Problem requirements:
Each line from the one holding "purple cupcake [597,92,632,134]" to the last line below must be restated word for word, and no picture may be included.

Data supplied:
□ □ □
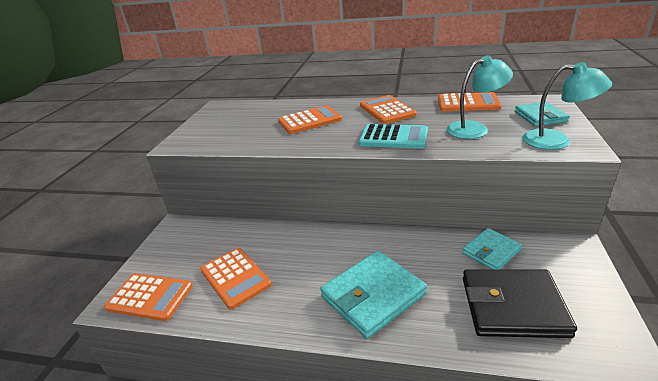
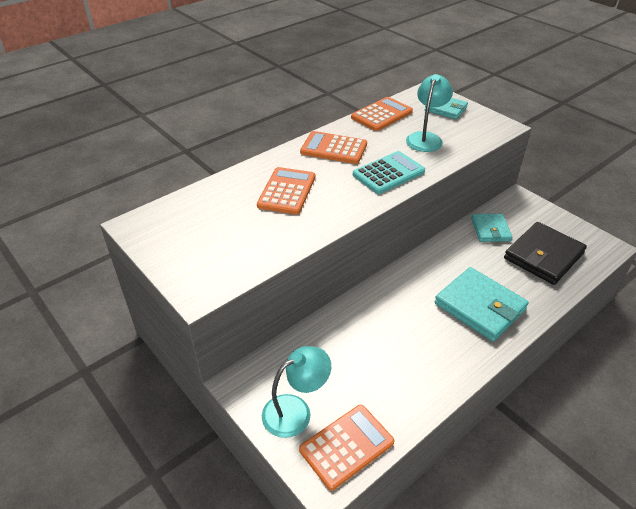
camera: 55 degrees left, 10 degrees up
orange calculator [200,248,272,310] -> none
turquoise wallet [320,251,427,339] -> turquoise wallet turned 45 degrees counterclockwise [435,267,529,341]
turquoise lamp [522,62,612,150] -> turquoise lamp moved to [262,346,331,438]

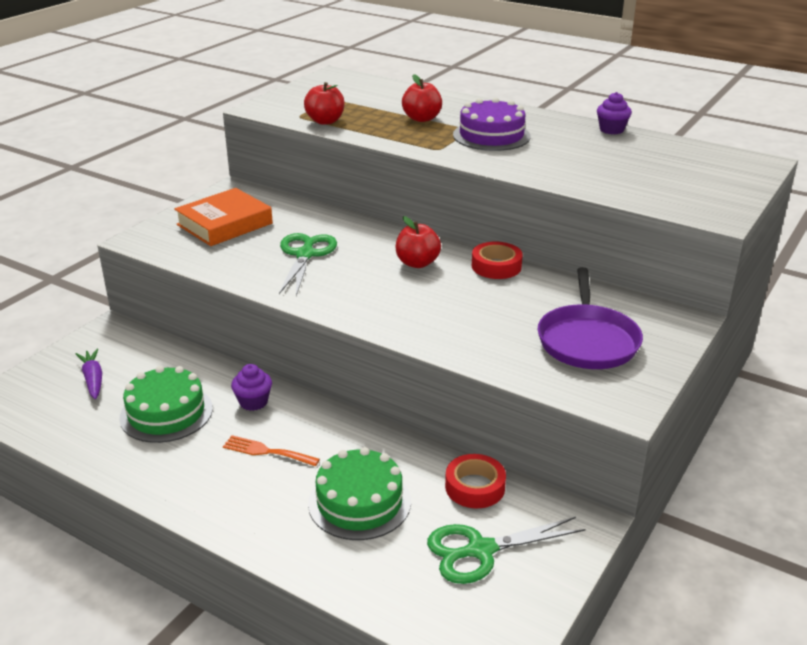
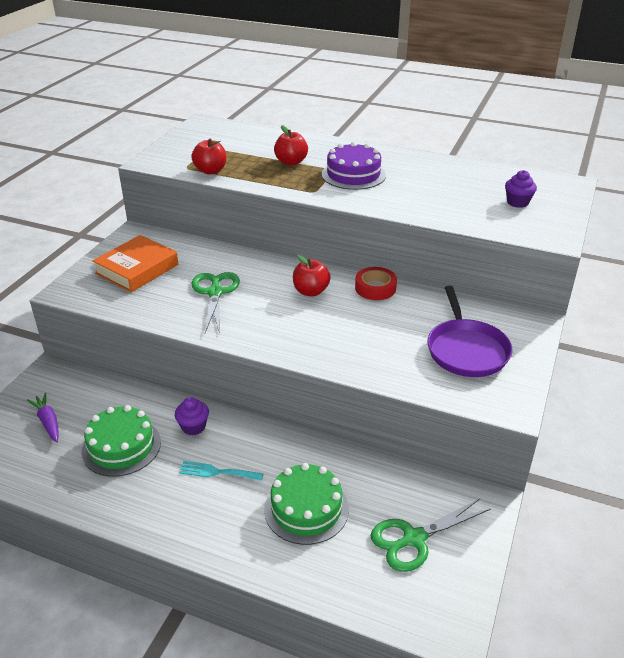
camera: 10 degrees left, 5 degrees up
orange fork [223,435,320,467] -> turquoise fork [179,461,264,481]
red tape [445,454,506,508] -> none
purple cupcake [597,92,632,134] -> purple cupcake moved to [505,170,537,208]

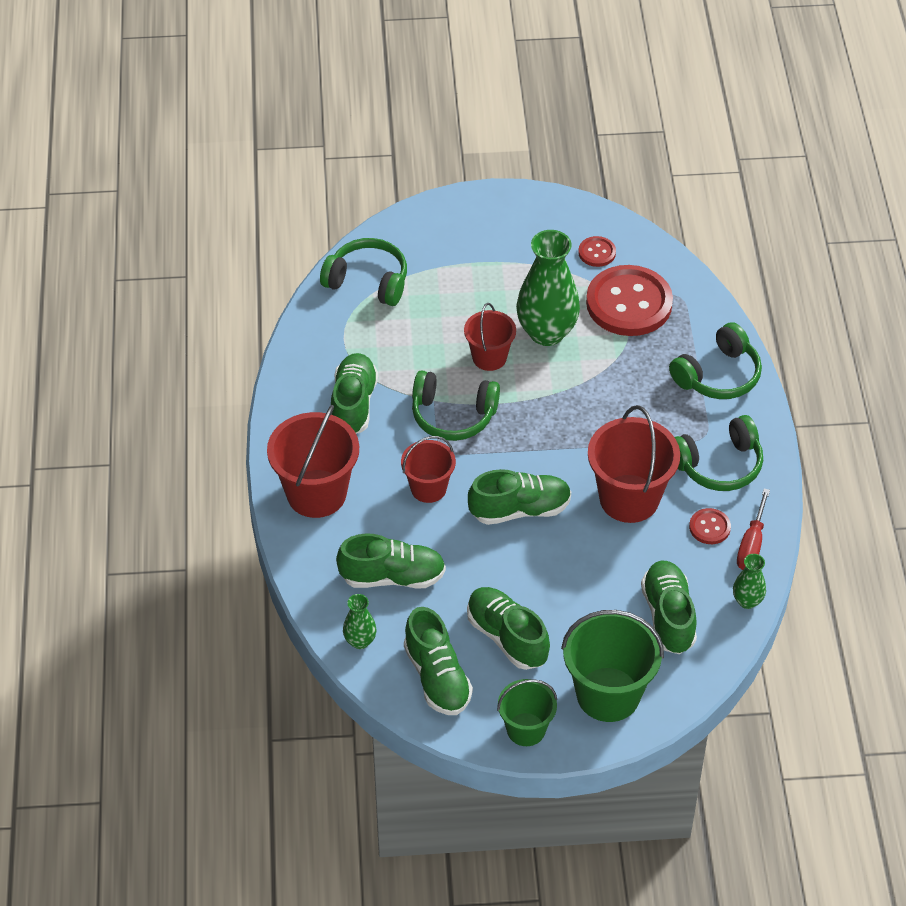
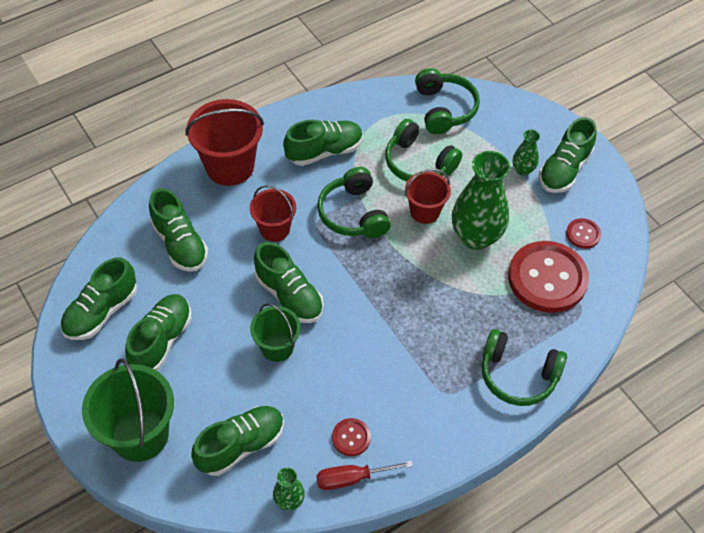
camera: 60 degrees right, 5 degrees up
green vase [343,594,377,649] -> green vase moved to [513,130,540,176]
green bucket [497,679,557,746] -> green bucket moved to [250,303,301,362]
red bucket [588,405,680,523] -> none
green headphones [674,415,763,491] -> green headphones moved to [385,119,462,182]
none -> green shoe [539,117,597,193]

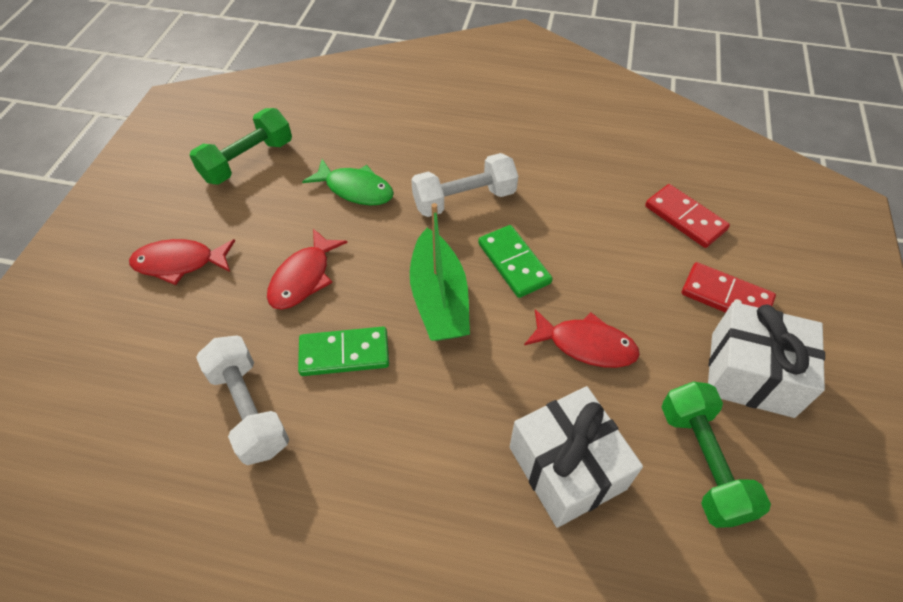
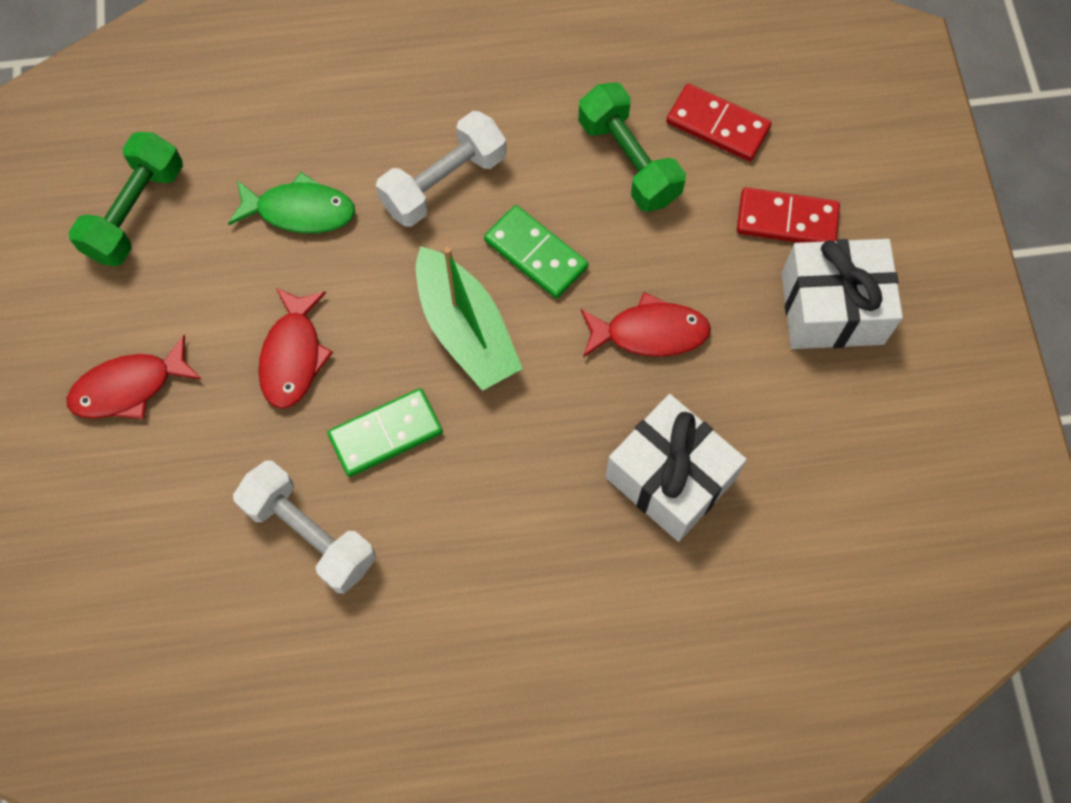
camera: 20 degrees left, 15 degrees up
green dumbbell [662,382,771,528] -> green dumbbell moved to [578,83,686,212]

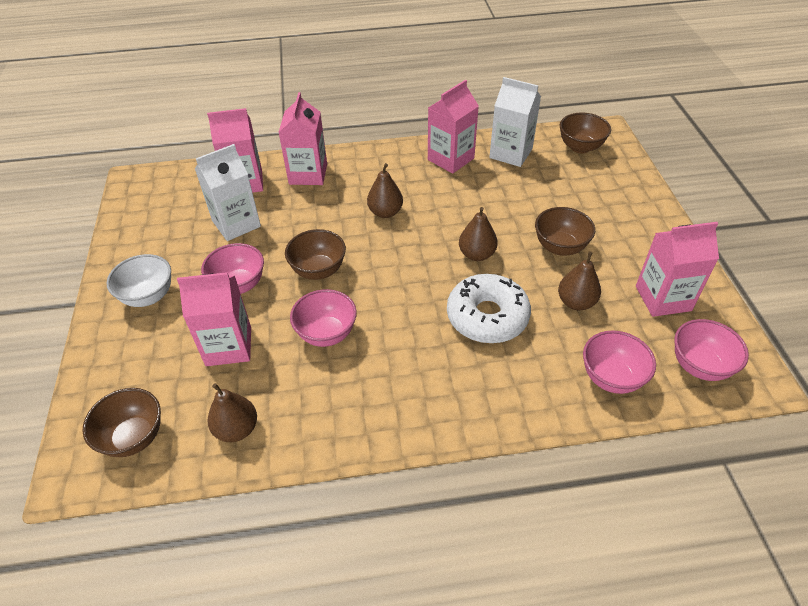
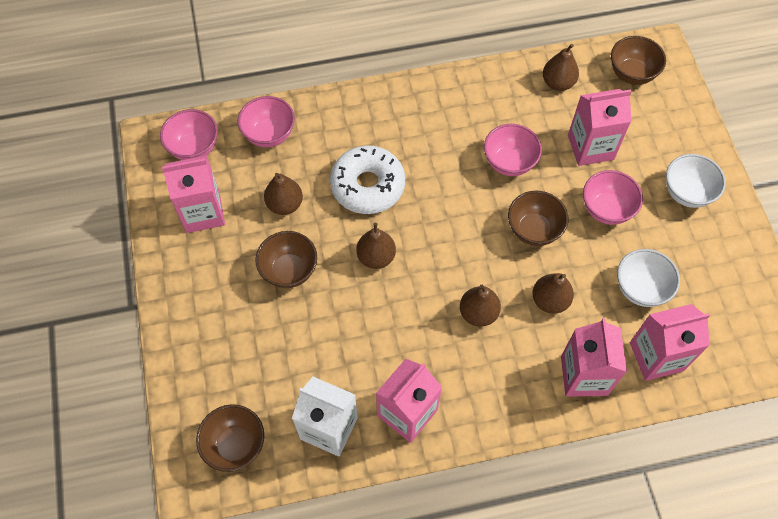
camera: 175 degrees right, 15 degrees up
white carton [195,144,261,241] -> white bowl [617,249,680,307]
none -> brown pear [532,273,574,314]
□ □ □
Worked solution:
purple cupcake [597,92,632,134] -> purple cupcake moved to [505,170,537,208]

camera: 60 degrees right, 5 degrees up
green vase [343,594,377,649] -> green vase moved to [513,130,540,176]
green bucket [497,679,557,746] -> green bucket moved to [250,303,301,362]
red bucket [588,405,680,523] -> none
green headphones [674,415,763,491] -> green headphones moved to [385,119,462,182]
none -> green shoe [539,117,597,193]

camera: 20 degrees left, 15 degrees up
green dumbbell [662,382,771,528] -> green dumbbell moved to [578,83,686,212]

camera: 175 degrees right, 15 degrees up
white carton [195,144,261,241] -> white bowl [617,249,680,307]
none -> brown pear [532,273,574,314]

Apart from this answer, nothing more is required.